Dataset content:
┏━━
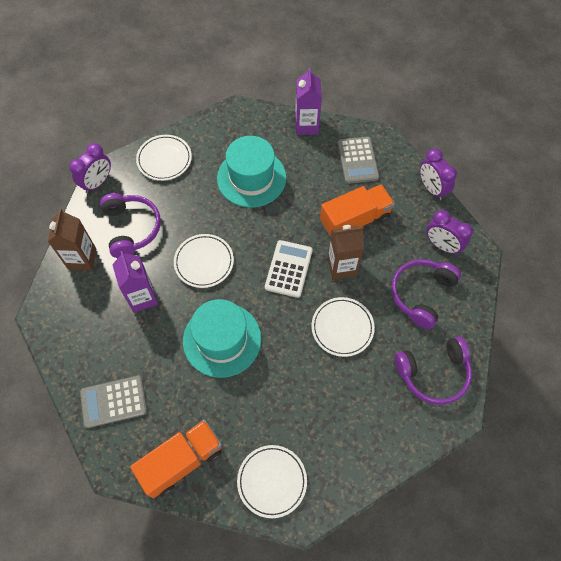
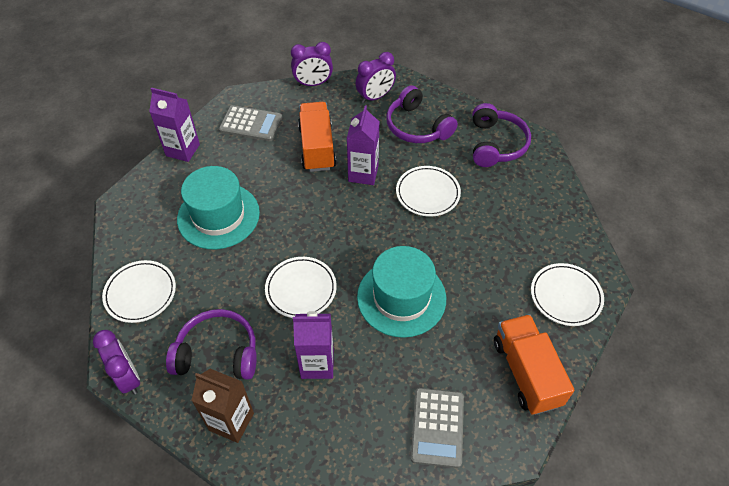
camera: 70 degrees left, 10 degrees down
(288, 269) = (345, 216): white calculator -> none
(341, 267) = (363, 173): brown carton -> purple carton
┗━━
Task to carry out: Reproduce every line above word for word; no images.

Solved exercise:
camera: 70 degrees left, 10 degrees down
(288, 269) = (345, 216): white calculator -> none
(341, 267) = (363, 173): brown carton -> purple carton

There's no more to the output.